TASK TO CARRY OUT> Exactly the lines from the one containing "imbryk [fioletowy] 339,354" through the end of the entries, both ends included, are to be output.

——————

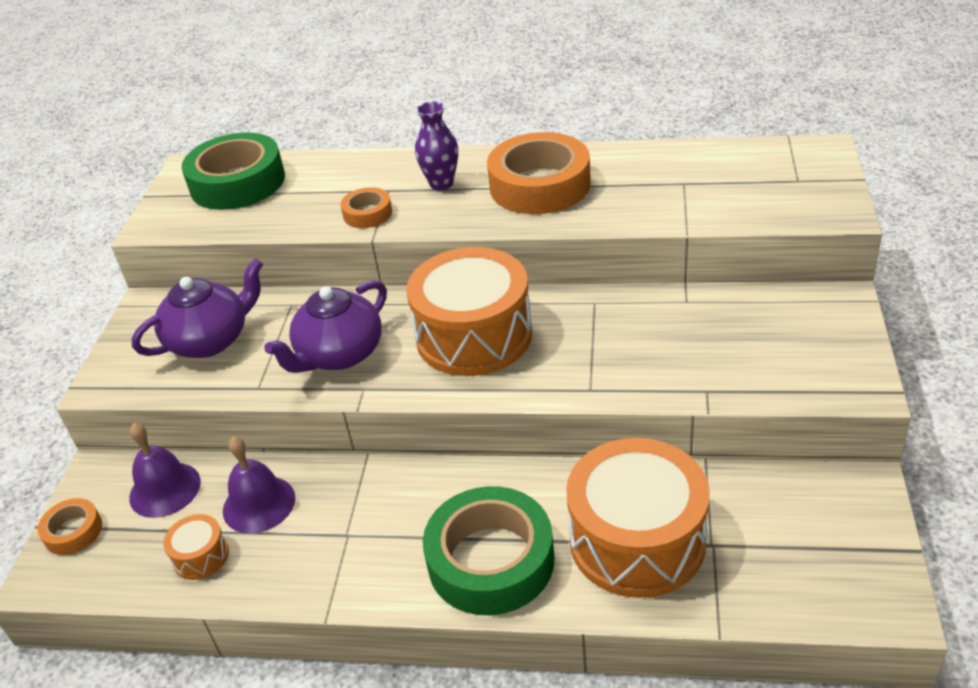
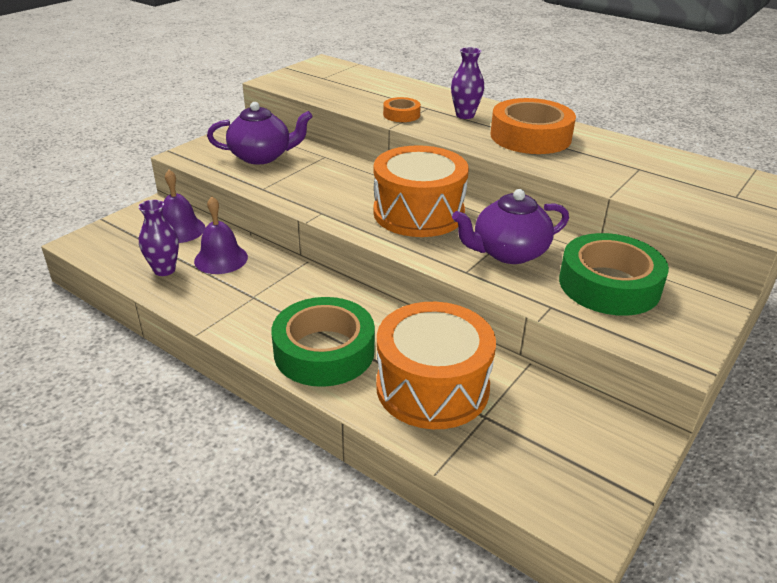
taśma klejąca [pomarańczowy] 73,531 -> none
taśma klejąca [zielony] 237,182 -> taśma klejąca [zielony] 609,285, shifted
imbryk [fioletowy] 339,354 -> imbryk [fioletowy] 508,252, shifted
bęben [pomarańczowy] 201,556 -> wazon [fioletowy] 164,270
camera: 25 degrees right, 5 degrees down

——————

TASK RESULT>
imbryk [fioletowy] 339,354 -> imbryk [fioletowy] 508,252, shifted
bęben [pomarańczowy] 201,556 -> wazon [fioletowy] 164,270
camera: 25 degrees right, 5 degrees down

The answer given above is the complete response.